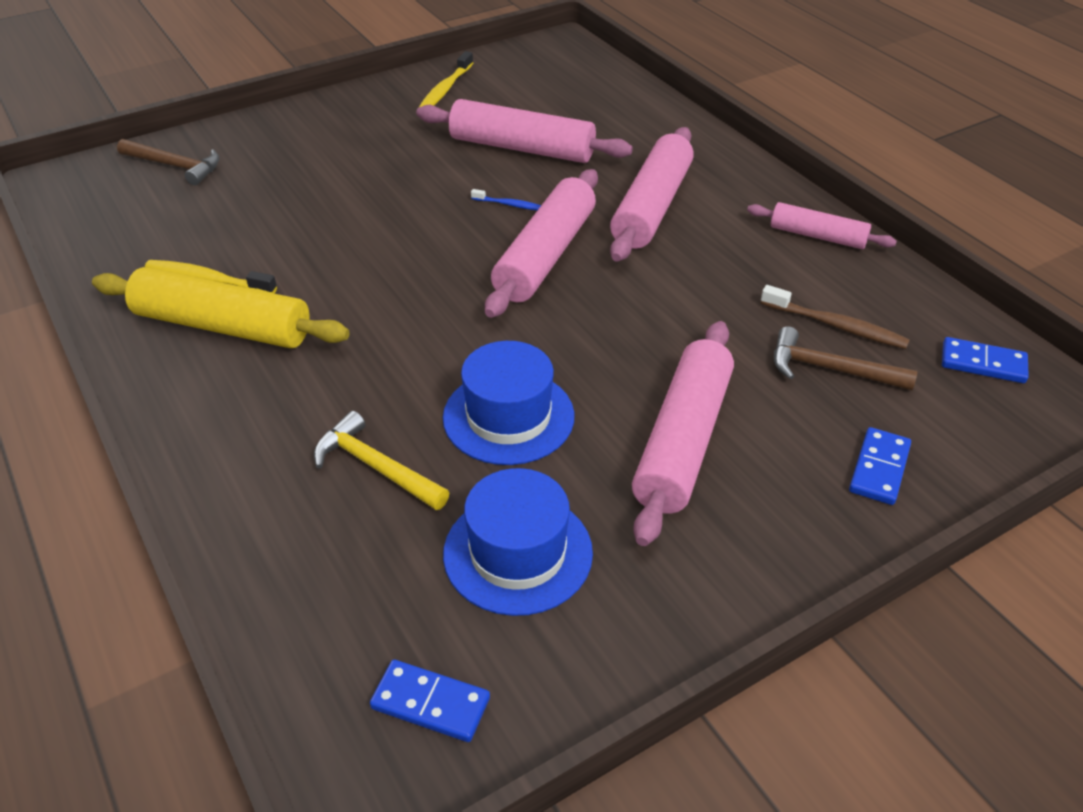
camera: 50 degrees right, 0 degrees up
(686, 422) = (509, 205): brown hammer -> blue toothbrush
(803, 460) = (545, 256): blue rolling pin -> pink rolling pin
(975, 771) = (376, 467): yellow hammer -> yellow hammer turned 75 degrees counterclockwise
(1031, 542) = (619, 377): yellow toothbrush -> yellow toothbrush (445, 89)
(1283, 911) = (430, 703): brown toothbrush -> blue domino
***
Could you repeat the listing above exactly, omitting its pictures?

camera: 50 degrees right, 0 degrees up
(686, 422) = (509, 205): brown hammer -> blue toothbrush
(803, 460) = (545, 256): blue rolling pin -> pink rolling pin
(975, 771) = (376, 467): yellow hammer -> yellow hammer turned 75 degrees counterclockwise
(1031, 542) = (619, 377): yellow toothbrush -> yellow toothbrush (445, 89)
(1283, 911) = (430, 703): brown toothbrush -> blue domino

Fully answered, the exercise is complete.